Information provided:
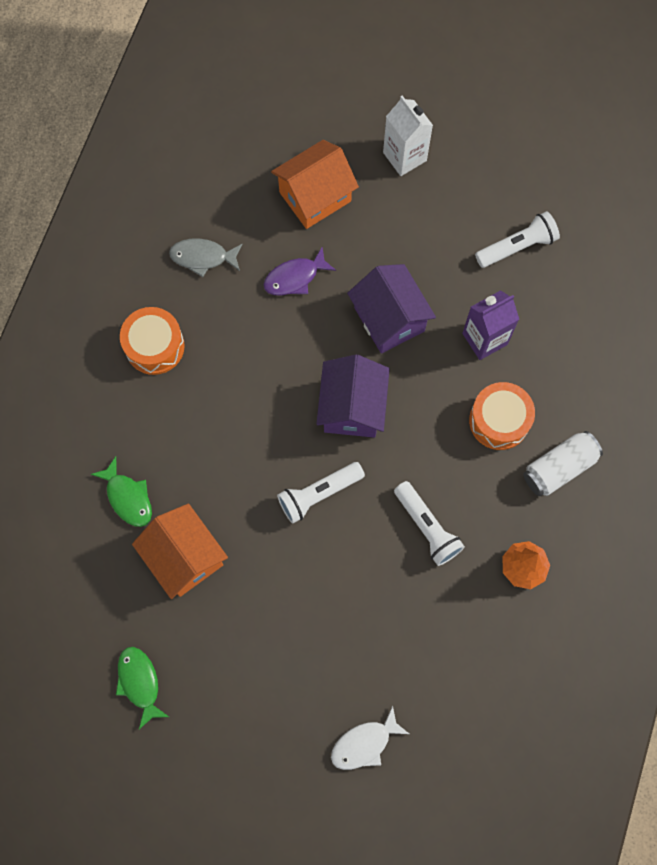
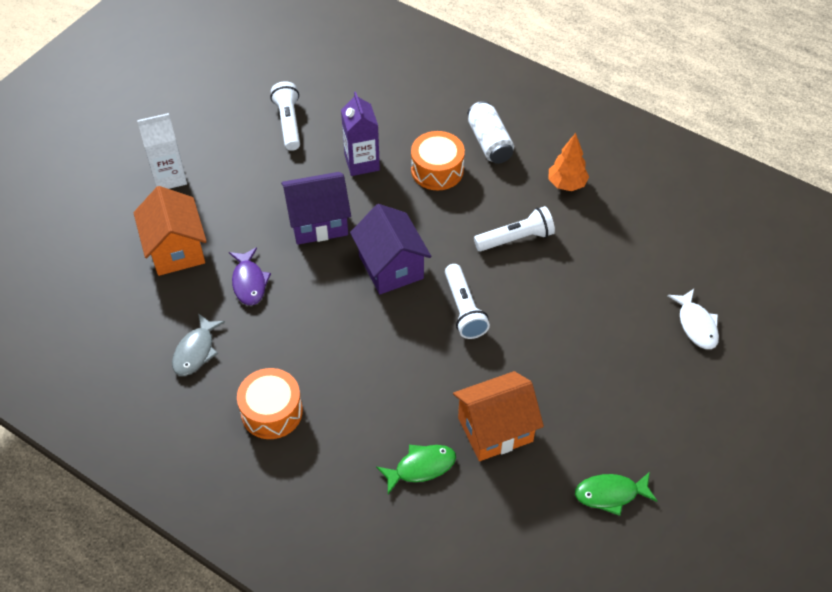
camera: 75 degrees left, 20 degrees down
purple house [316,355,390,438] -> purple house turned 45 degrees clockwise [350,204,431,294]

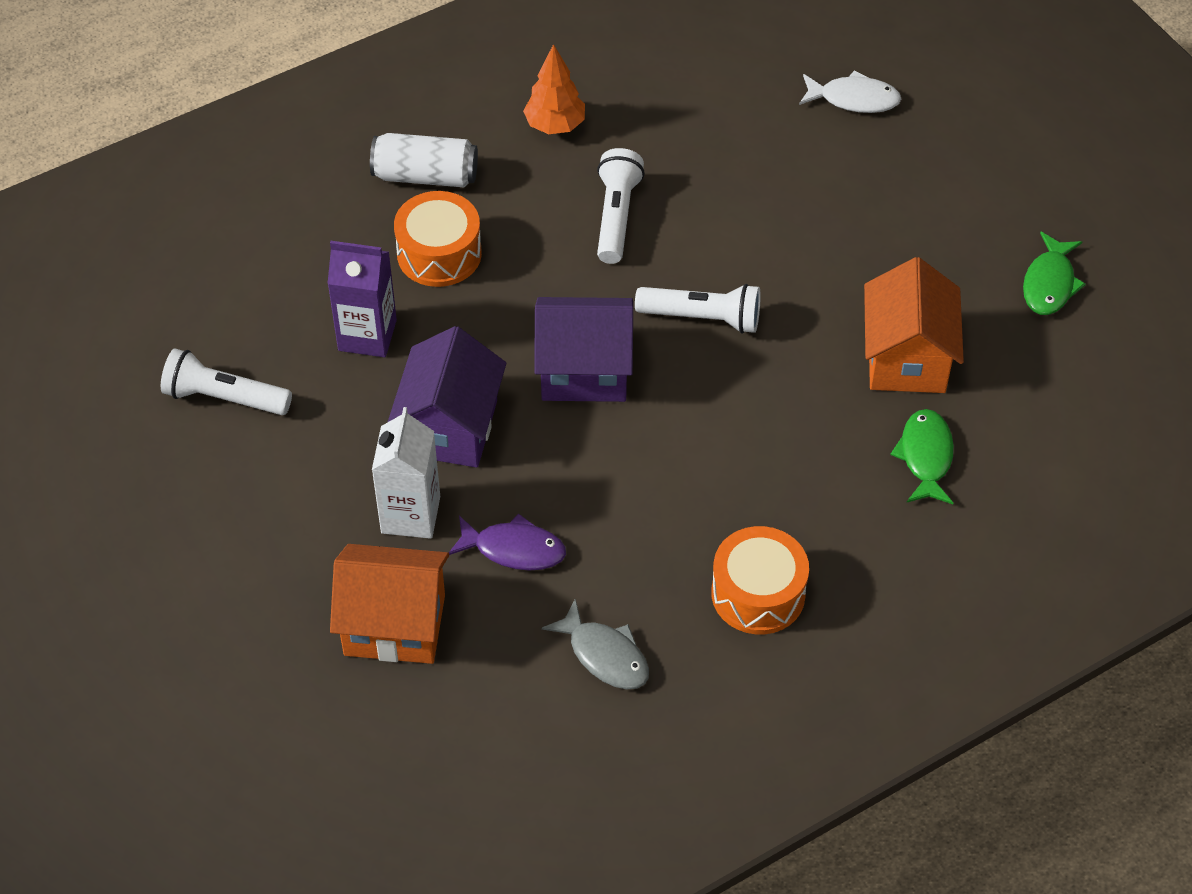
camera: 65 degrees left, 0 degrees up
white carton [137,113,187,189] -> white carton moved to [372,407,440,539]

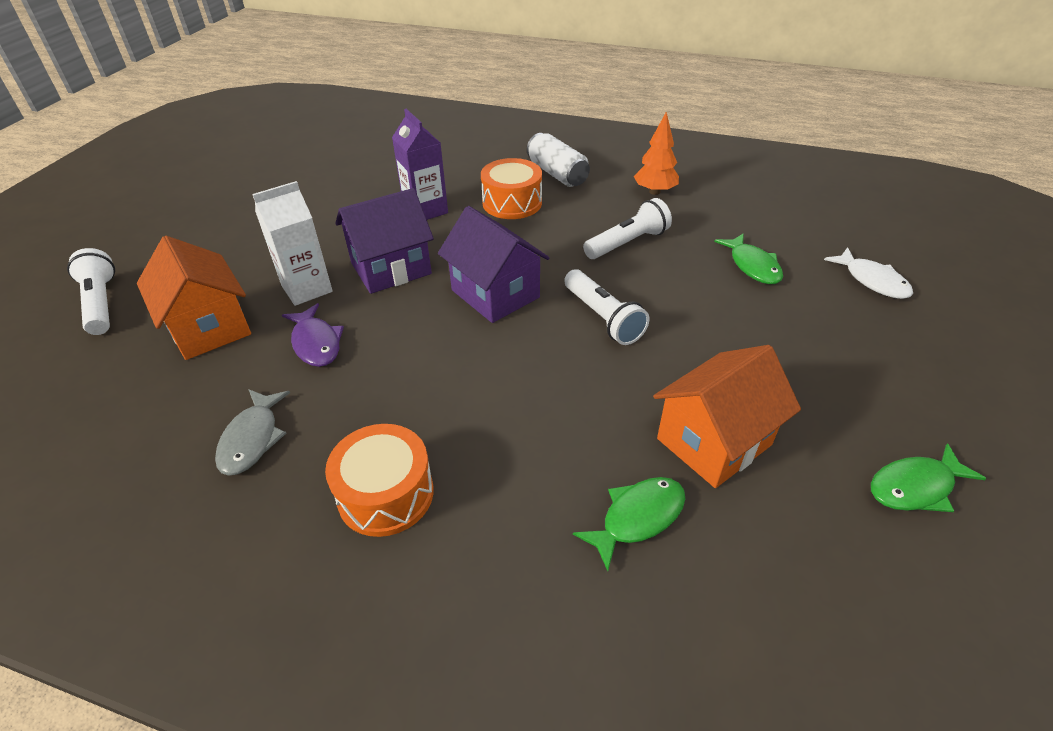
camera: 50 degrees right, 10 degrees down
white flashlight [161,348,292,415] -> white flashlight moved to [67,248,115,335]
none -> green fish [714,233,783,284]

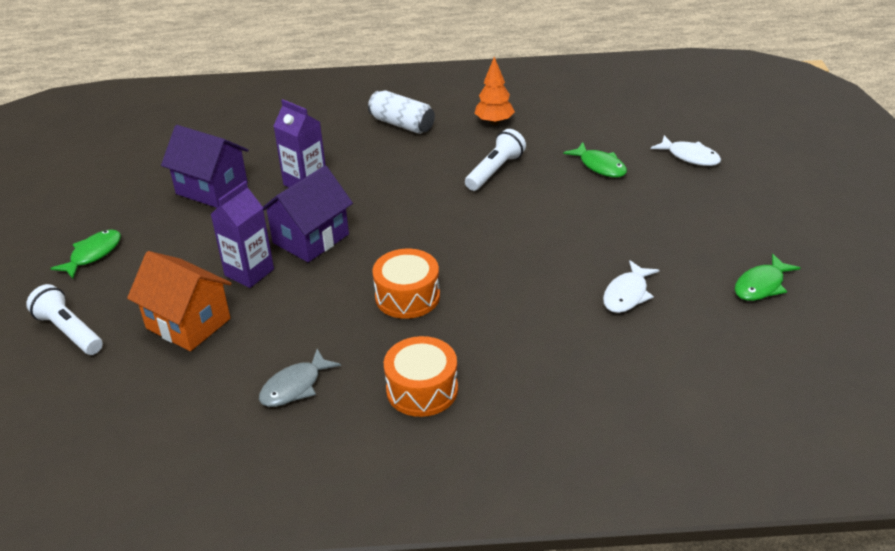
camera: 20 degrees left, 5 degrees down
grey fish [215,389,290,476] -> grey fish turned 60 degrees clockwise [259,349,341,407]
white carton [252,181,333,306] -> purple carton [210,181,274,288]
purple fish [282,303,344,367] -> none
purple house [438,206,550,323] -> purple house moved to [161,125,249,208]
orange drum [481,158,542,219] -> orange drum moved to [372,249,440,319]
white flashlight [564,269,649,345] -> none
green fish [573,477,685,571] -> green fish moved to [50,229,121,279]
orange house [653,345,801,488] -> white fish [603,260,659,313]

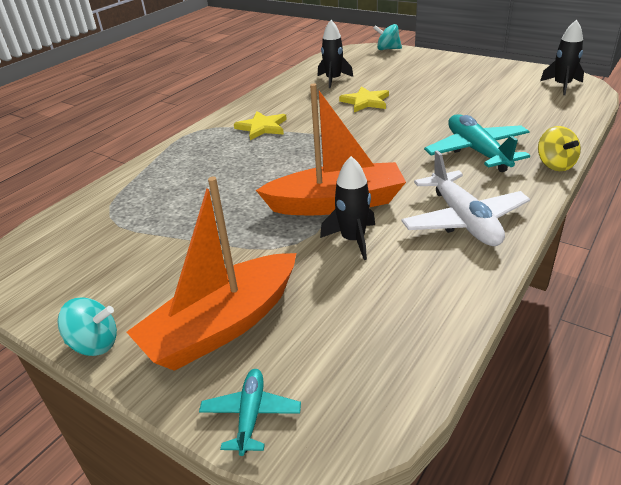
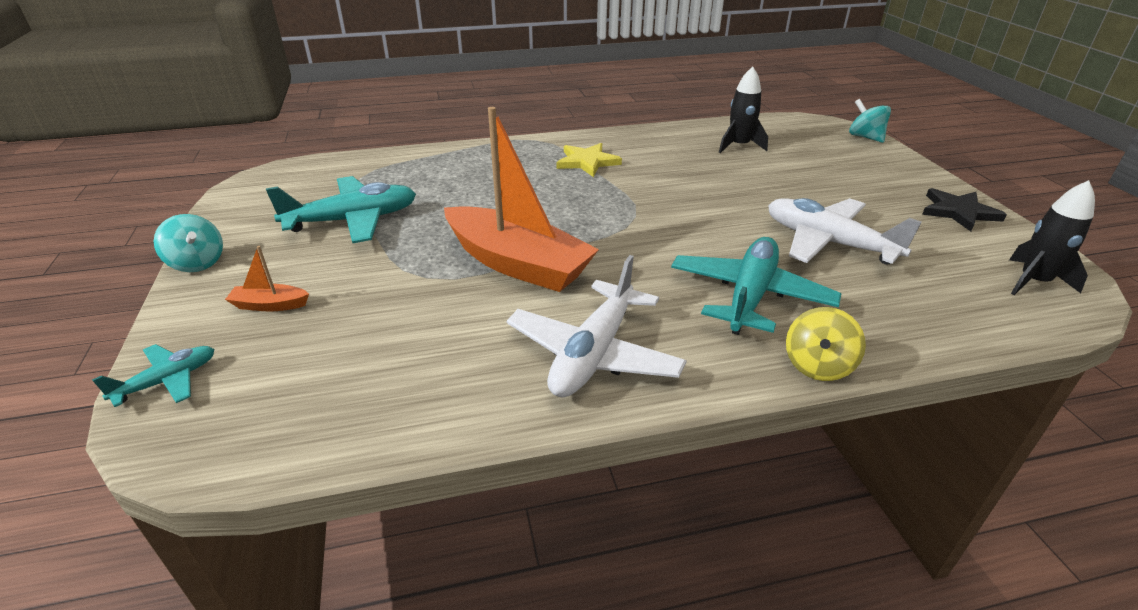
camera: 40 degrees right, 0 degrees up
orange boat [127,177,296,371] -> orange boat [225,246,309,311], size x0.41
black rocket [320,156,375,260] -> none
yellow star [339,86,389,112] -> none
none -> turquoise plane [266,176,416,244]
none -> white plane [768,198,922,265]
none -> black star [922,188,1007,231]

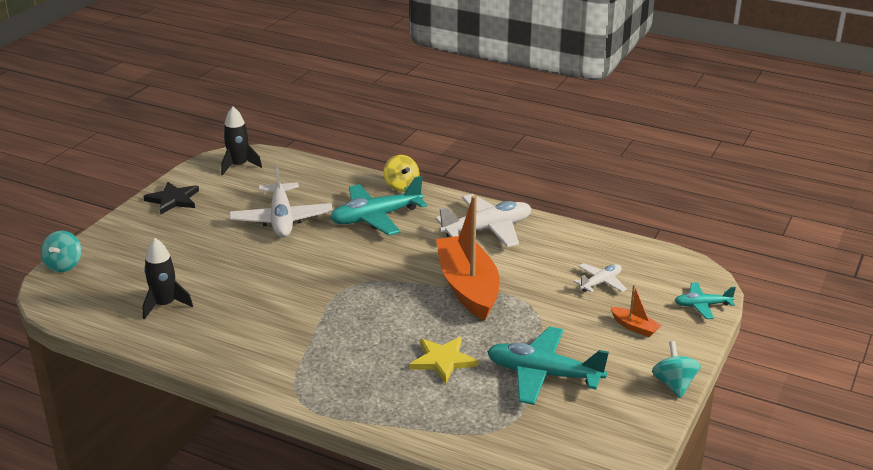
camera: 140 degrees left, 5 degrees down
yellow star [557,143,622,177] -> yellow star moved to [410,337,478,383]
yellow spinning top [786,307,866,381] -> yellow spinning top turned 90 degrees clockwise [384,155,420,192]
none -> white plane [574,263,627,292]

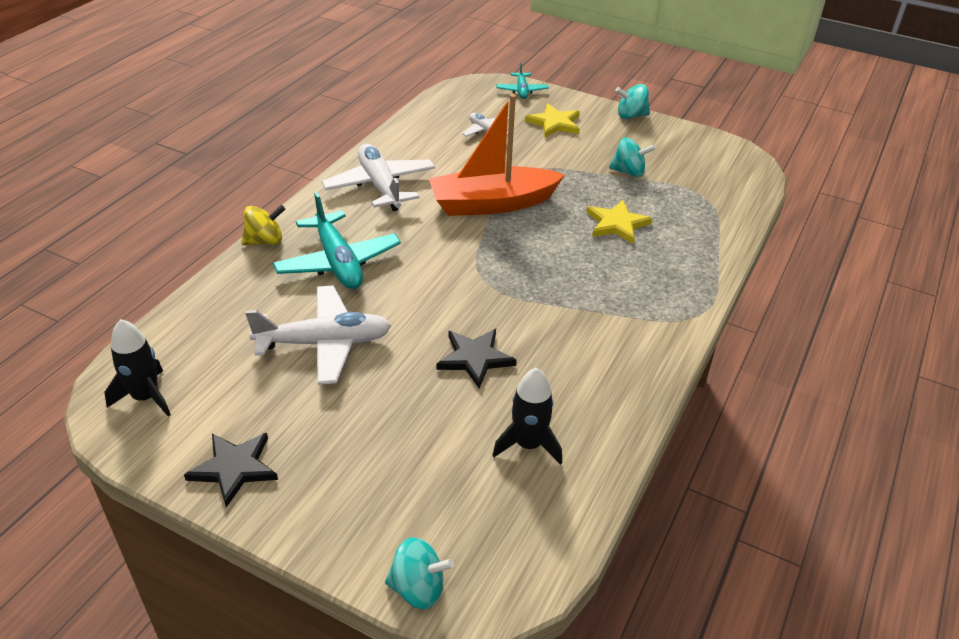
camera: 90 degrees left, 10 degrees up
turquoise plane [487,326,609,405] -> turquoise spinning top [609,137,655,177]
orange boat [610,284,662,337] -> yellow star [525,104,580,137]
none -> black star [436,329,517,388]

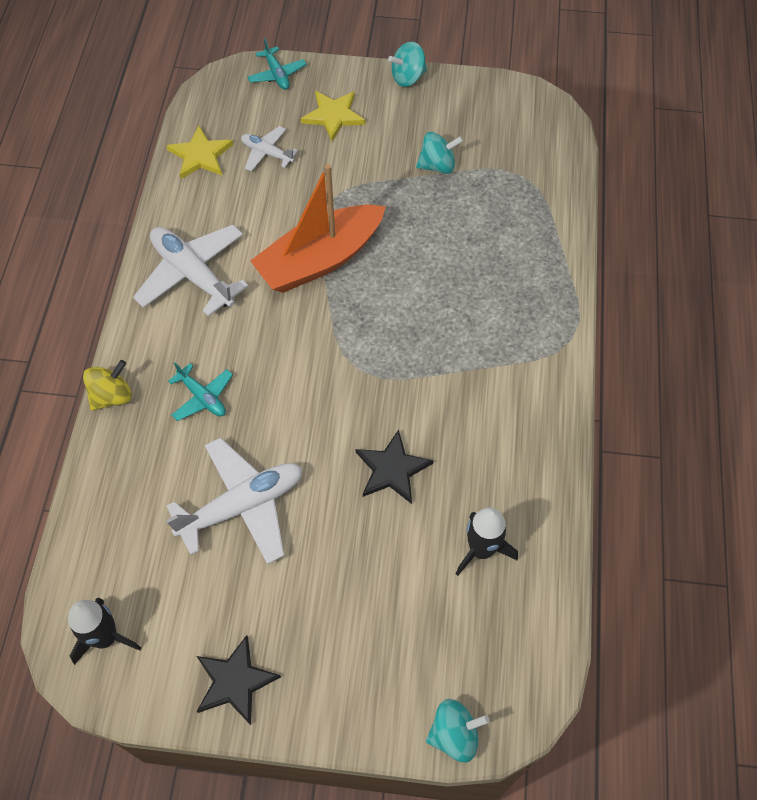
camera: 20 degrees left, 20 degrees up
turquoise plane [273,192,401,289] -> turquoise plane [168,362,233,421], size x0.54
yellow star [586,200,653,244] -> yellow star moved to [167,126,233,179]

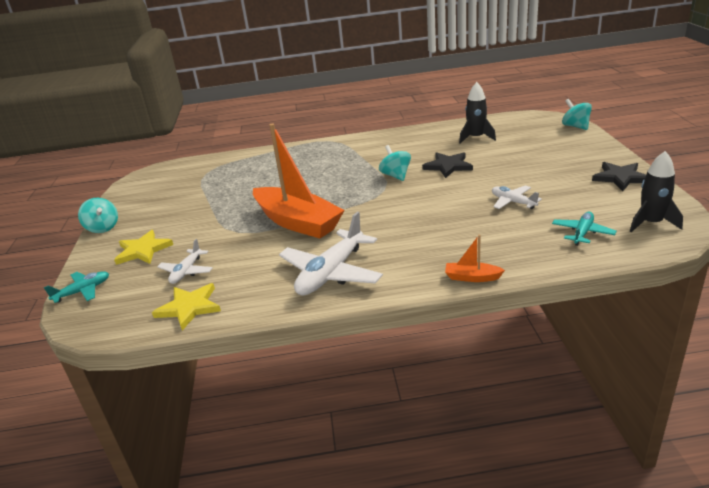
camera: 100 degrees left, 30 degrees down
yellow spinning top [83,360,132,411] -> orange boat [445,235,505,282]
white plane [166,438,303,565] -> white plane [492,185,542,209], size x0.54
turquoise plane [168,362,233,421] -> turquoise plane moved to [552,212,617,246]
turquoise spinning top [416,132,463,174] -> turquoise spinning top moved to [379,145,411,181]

About this exercise: Note how many lines in the material hold the word "flashlight", and give that number with nothing added.

Exercise solution: 2